▶ **Exercise details**
Output all records verbatim.

▶ **Source material**
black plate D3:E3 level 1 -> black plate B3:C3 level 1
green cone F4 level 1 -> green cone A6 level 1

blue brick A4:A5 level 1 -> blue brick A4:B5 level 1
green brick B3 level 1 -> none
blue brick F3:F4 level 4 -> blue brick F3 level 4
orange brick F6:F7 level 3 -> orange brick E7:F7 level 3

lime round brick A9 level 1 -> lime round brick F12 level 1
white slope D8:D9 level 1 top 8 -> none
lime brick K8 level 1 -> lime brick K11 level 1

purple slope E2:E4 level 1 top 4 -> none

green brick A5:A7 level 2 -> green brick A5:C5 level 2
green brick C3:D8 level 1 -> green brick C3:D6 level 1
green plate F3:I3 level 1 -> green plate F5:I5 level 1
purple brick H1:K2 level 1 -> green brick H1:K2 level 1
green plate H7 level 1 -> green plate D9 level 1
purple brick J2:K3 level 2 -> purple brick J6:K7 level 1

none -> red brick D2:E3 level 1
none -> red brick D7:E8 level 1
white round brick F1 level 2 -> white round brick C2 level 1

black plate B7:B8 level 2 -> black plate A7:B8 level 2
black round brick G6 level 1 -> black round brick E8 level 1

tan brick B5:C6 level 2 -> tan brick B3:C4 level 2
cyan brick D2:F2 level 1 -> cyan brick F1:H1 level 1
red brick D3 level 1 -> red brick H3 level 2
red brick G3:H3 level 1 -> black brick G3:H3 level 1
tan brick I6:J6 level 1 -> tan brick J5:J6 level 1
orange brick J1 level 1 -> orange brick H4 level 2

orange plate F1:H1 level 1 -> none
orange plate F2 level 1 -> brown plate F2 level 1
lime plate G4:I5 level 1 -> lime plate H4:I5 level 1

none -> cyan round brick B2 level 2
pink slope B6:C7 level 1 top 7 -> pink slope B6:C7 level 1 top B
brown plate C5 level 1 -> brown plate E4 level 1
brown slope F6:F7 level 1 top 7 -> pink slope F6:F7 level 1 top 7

▶ **Output below**
black plate D3:E3 level 1 -> black plate B3:C3 level 1
green cone F4 level 1 -> green cone A6 level 1

blue brick A4:A5 level 1 -> blue brick A4:B5 level 1
green brick B3 level 1 -> none
blue brick F3:F4 level 4 -> blue brick F3 level 4
orange brick F6:F7 level 3 -> orange brick E7:F7 level 3

lime round brick A9 level 1 -> lime round brick F12 level 1
white slope D8:D9 level 1 top 8 -> none
lime brick K8 level 1 -> lime brick K11 level 1

purple slope E2:E4 level 1 top 4 -> none

green brick A5:A7 level 2 -> green brick A5:C5 level 2
green brick C3:D8 level 1 -> green brick C3:D6 level 1
green plate F3:I3 level 1 -> green plate F5:I5 level 1
purple brick H1:K2 level 1 -> green brick H1:K2 level 1
green plate H7 level 1 -> green plate D9 level 1
purple brick J2:K3 level 2 -> purple brick J6:K7 level 1

none -> red brick D2:E3 level 1
none -> red brick D7:E8 level 1
white round brick F1 level 2 -> white round brick C2 level 1

black plate B7:B8 level 2 -> black plate A7:B8 level 2
black round brick G6 level 1 -> black round brick E8 level 1

tan brick B5:C6 level 2 -> tan brick B3:C4 level 2
cyan brick D2:F2 level 1 -> cyan brick F1:H1 level 1
red brick D3 level 1 -> red brick H3 level 2
red brick G3:H3 level 1 -> black brick G3:H3 level 1
tan brick I6:J6 level 1 -> tan brick J5:J6 level 1
orange brick J1 level 1 -> orange brick H4 level 2

orange plate F1:H1 level 1 -> none
orange plate F2 level 1 -> brown plate F2 level 1
lime plate G4:I5 level 1 -> lime plate H4:I5 level 1

none -> cyan round brick B2 level 2
pink slope B6:C7 level 1 top 7 -> pink slope B6:C7 level 1 top B
brown plate C5 level 1 -> brown plate E4 level 1
brown slope F6:F7 level 1 top 7 -> pink slope F6:F7 level 1 top 7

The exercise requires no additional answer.